--- Your task ---
Since the records include pictures, leave those out while you reproduce exactly and only the lines from the one containing "D102: zener 15V (A 0V, K ADC2) -> none" through the one containing "D101: none -> zener 9.1V (A VRAW, K 0V)", inclusive.

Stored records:
┌────────
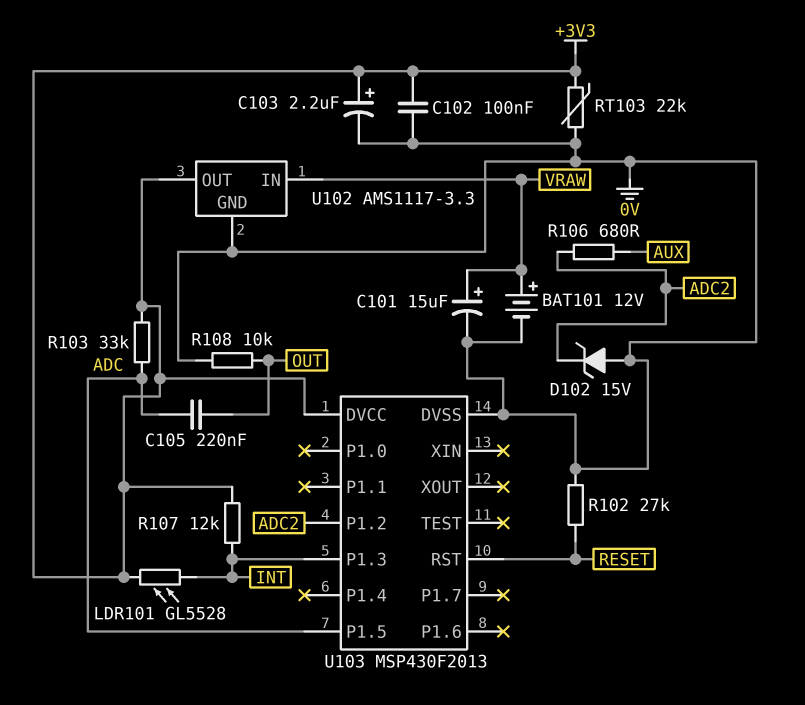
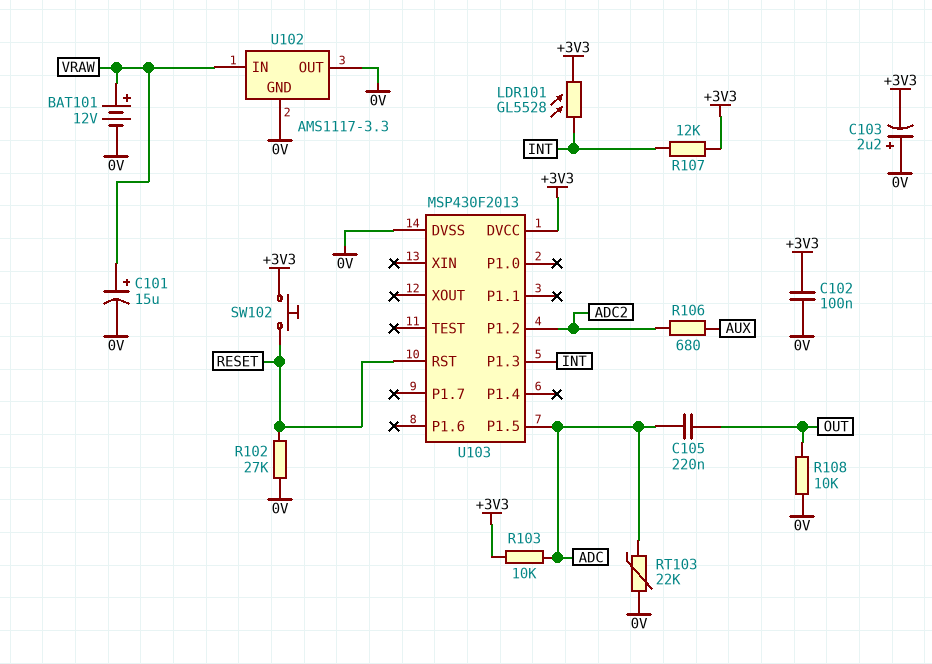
C103: 2.2uF (plus +3V3, minus 0V) -> 2.2uF (plus 0V, minus +3V3)
D102: zener 15V (A 0V, K ADC2) -> none
R103: 33k (+3V3, ADC) -> 10k (+3V3, ADC)
RT103: 22k (+3V3, 0V) -> 22k (0V, ADC)
SW102: none -> button (+3V3, RESET)
U102 pin OUT: +3V3 -> 0V

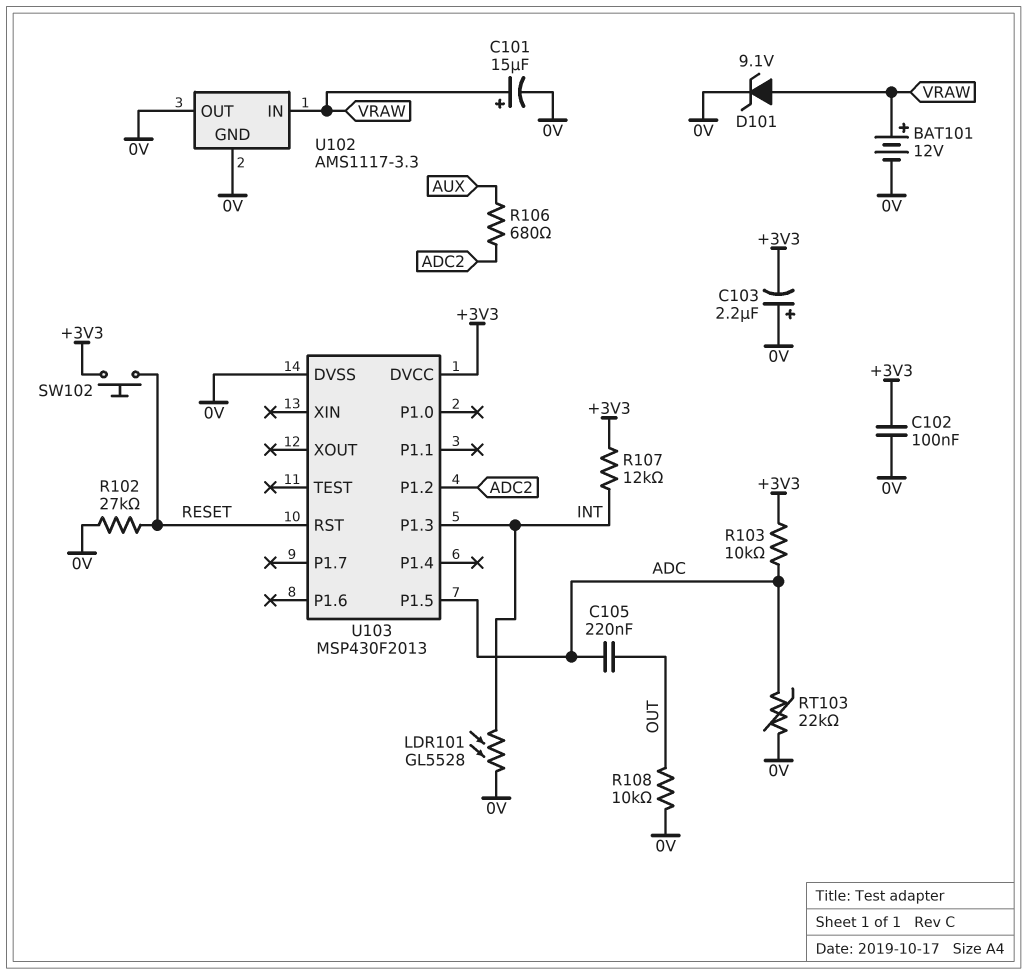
D101: none -> zener 9.1V (A VRAW, K 0V)
LDR101: GL5528 (+3V3, INT) -> GL5528 (0V, INT)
└────────
--- Completed exercise ---
D102: zener 15V (A 0V, K ADC2) -> none
R103: 33k (+3V3, ADC) -> 10k (+3V3, ADC)
RT103: 22k (+3V3, 0V) -> 22k (0V, ADC)
SW102: none -> button (+3V3, RESET)
U102 pin OUT: +3V3 -> 0V

D101: none -> zener 9.1V (A VRAW, K 0V)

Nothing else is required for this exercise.